▶ [What you are asked to do] Within the listing below, count the lines that have the string "move". Answer with that number only.

▶ [Information provided]
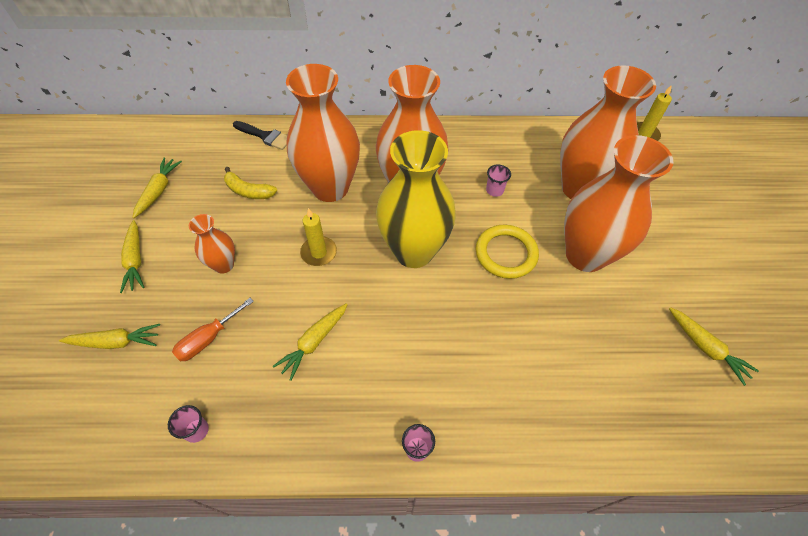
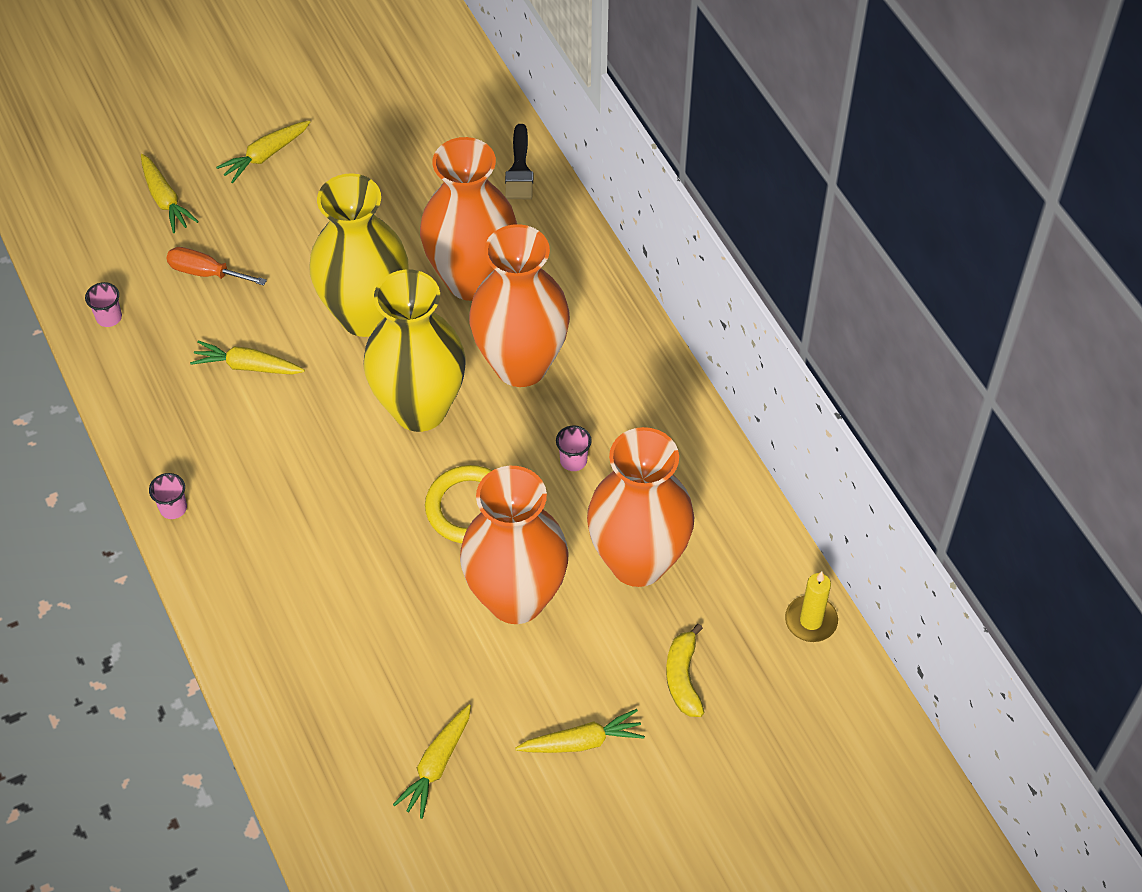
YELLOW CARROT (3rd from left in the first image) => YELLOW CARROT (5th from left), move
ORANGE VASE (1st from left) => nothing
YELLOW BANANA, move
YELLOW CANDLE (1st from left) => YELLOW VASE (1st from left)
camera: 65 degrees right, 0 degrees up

▶ [Answer section] 2